> _Exercise prompt_:
The pictures are to be left out, and all remaining data is to be transcribed exactly as it appears.

> _Data supplied_:
-- Opening Marker --

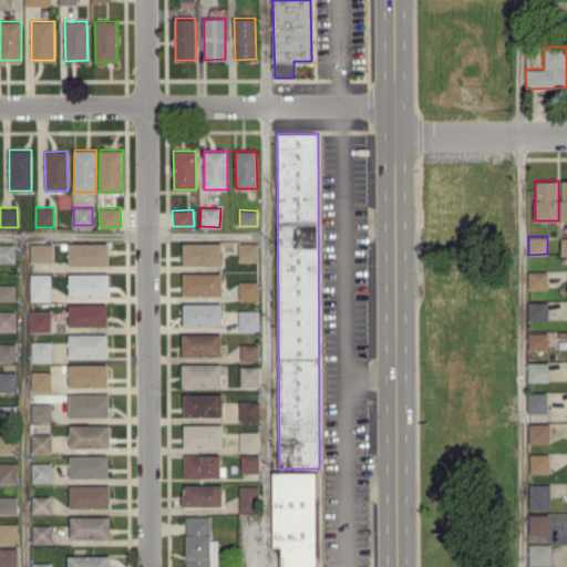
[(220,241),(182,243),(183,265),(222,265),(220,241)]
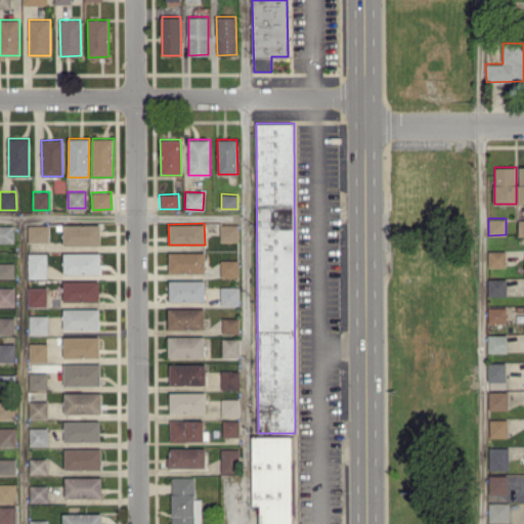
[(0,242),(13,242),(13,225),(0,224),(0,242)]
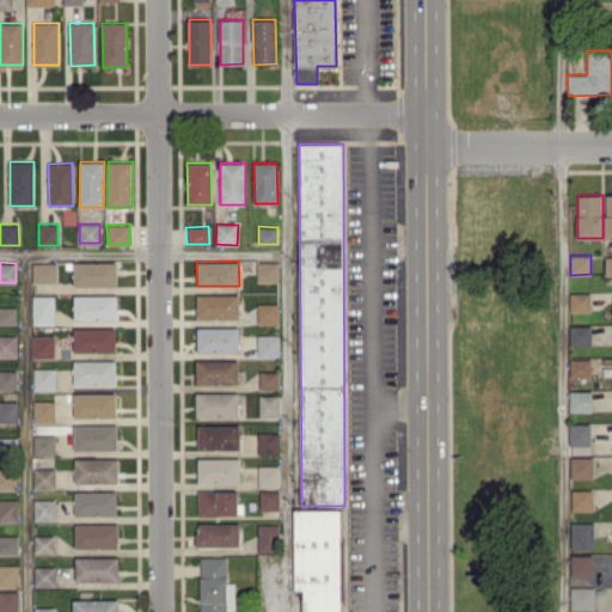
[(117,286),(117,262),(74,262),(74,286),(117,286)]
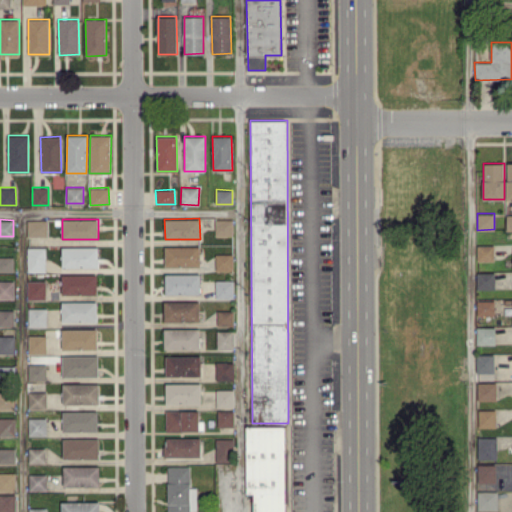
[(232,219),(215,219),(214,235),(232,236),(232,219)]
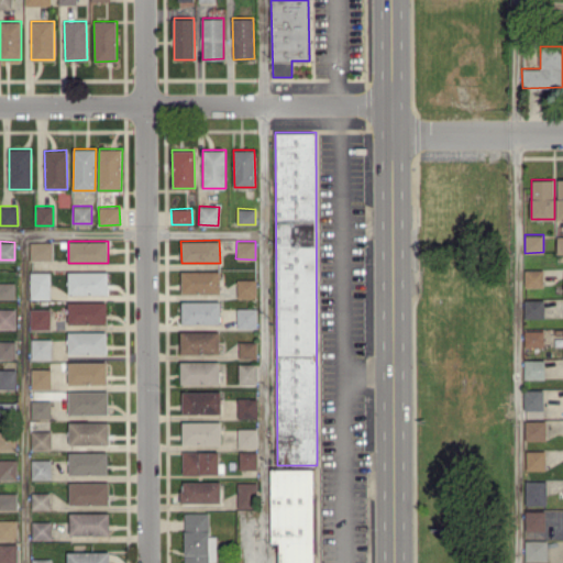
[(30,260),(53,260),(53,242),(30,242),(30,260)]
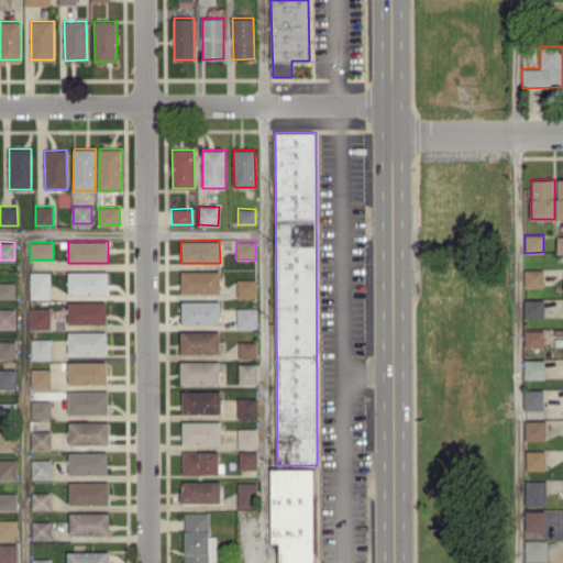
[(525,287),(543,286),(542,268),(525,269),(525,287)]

-- Closing Marker --

> _Result for this task_:
[(220,241),(182,243),(183,265),(222,265),(220,241)]
[(0,242),(13,242),(13,225),(0,224),(0,242)]
[(117,286),(117,262),(74,262),(74,286),(117,286)]
[(232,219),(215,219),(214,235),(232,236),(232,219)]
[(30,260),(53,260),(53,242),(30,242),(30,260)]
[(525,287),(543,286),(542,268),(525,269),(525,287)]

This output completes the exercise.